--- WORK INSTRUCTION ---
The result should be a faithful copy of every entry below, with the pictures left out.

Scene comparison data:

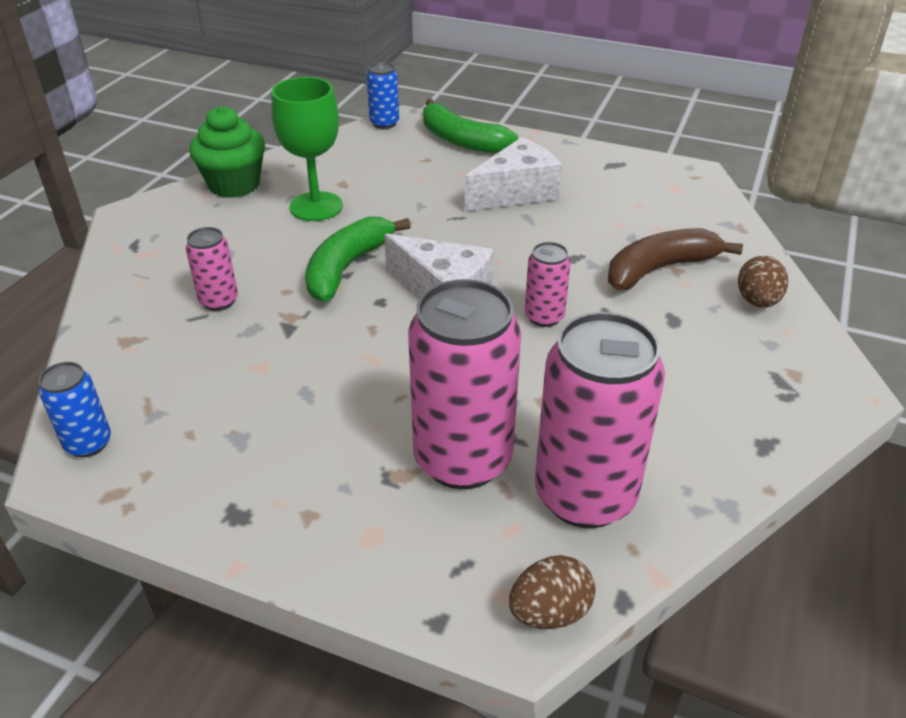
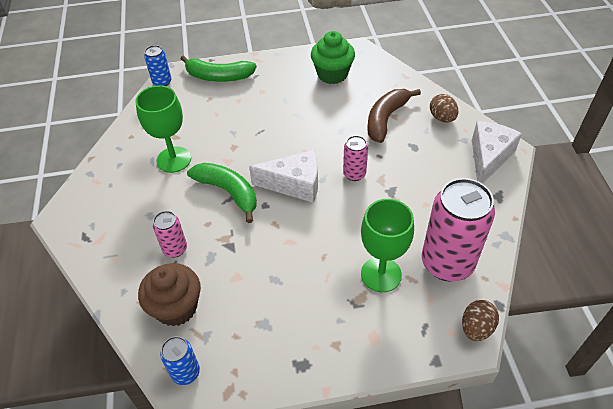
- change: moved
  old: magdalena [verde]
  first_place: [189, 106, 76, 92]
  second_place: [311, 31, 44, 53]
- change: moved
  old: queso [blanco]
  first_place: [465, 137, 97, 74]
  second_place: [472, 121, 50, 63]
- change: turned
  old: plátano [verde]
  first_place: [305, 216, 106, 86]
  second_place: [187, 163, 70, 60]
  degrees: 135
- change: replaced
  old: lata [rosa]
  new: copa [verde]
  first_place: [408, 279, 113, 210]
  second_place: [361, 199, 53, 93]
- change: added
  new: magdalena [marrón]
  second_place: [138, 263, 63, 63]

--- TASK ANSWER ---
- change: moved
  old: magdalena [verde]
  first_place: [189, 106, 76, 92]
  second_place: [311, 31, 44, 53]
- change: moved
  old: queso [blanco]
  first_place: [465, 137, 97, 74]
  second_place: [472, 121, 50, 63]
- change: turned
  old: plátano [verde]
  first_place: [305, 216, 106, 86]
  second_place: [187, 163, 70, 60]
  degrees: 135
- change: replaced
  old: lata [rosa]
  new: copa [verde]
  first_place: [408, 279, 113, 210]
  second_place: [361, 199, 53, 93]
- change: added
  new: magdalena [marrón]
  second_place: [138, 263, 63, 63]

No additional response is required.